■ **Directive**
Rewrite all of the items below, switching each "shortest object" to "smallest object" and keeping everything else the same. Leave the pictures out of your version.

■ **Entries provided**
[start]

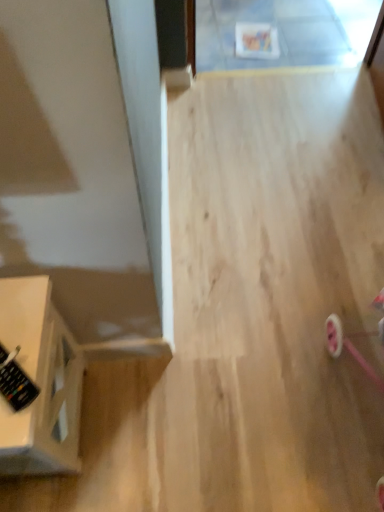
Locate an element on the screen. free point to the right of white glossy side table at left is located at coordinates (139, 420).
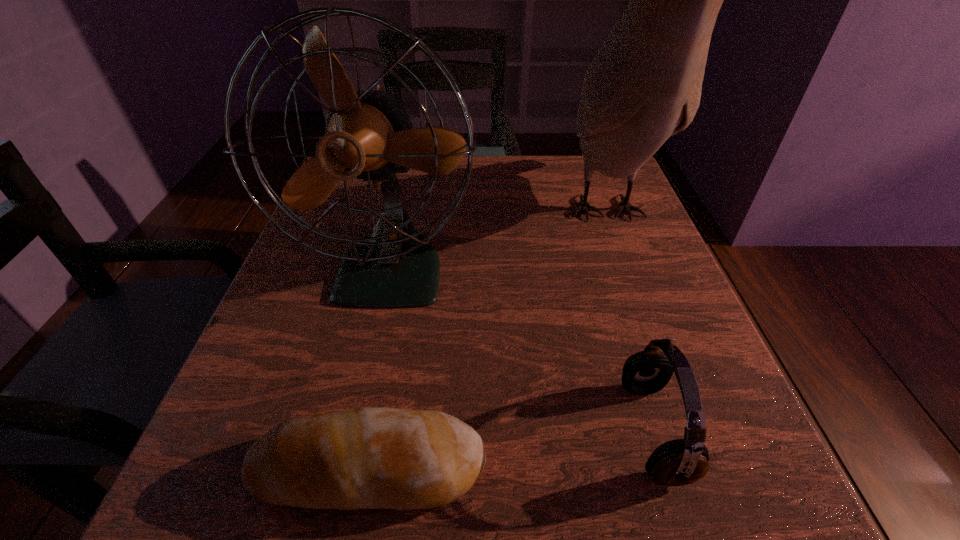
Identify the location of the tallest object. (644, 85).

Locate an element on the screen. Image resolution: width=960 pixels, height=540 pixels. fan is located at coordinates (369, 135).

Find the location of a particular element. The width and height of the screenshot is (960, 540). headset is located at coordinates (678, 462).

Identify the location of the shortest object. This screenshot has height=540, width=960. [x=361, y=458].

In order to click on vacant space positioned on the face of the tallest object in this screenshot , I will do `click(647, 329)`.

The image size is (960, 540). What are the coordinates of `blank space located 0.230m on the front-facing side of the third shortest object for air flow` in the screenshot? It's located at (347, 480).

This screenshot has width=960, height=540. What are the coordinates of `vacant space positioned on the ear cups of the second shortest object` in the screenshot? It's located at (372, 431).

The height and width of the screenshot is (540, 960). Find the location of `free space located on the ear cups of the second shortest object`. free space located on the ear cups of the second shortest object is located at coordinates (400, 431).

At what (x,y) coordinates should I click in order to perform the action: click on vacant space located on the ear cups of the second shortest object. Please return your answer as a coordinate pair (x, y). Image resolution: width=960 pixels, height=540 pixels. Looking at the image, I should click on (473, 431).

Where is `free space located 0.110m on the right of the shortest object`? free space located 0.110m on the right of the shortest object is located at coordinates (571, 469).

[end]

■ **Exercise answer**
Locate an element on the screen. free point to the right of white glossy side table at left is located at coordinates (139, 420).
Identify the location of the tallest object. (644, 85).

Locate an element on the screen. Image resolution: width=960 pixels, height=540 pixels. fan is located at coordinates (369, 135).

Find the location of a particular element. The width and height of the screenshot is (960, 540). headset is located at coordinates (678, 462).

Identify the location of the smallest object. This screenshot has height=540, width=960. [x=361, y=458].

In order to click on vacant space positioned on the face of the tallest object in this screenshot , I will do `click(647, 329)`.

The image size is (960, 540). What are the coordinates of `blank space located 0.230m on the front-facing side of the third smallest object for air flow` in the screenshot? It's located at (347, 480).

This screenshot has width=960, height=540. What are the coordinates of `vacant space positioned on the ear cups of the second smallest object` in the screenshot? It's located at (372, 431).

The height and width of the screenshot is (540, 960). Find the location of `free space located on the ear cups of the second smallest object`. free space located on the ear cups of the second smallest object is located at coordinates (400, 431).

At what (x,y) coordinates should I click in order to perform the action: click on vacant space located on the ear cups of the second smallest object. Please return your answer as a coordinate pair (x, y). Image resolution: width=960 pixels, height=540 pixels. Looking at the image, I should click on (473, 431).

Where is `free space located 0.110m on the right of the smallest object`? free space located 0.110m on the right of the smallest object is located at coordinates (571, 469).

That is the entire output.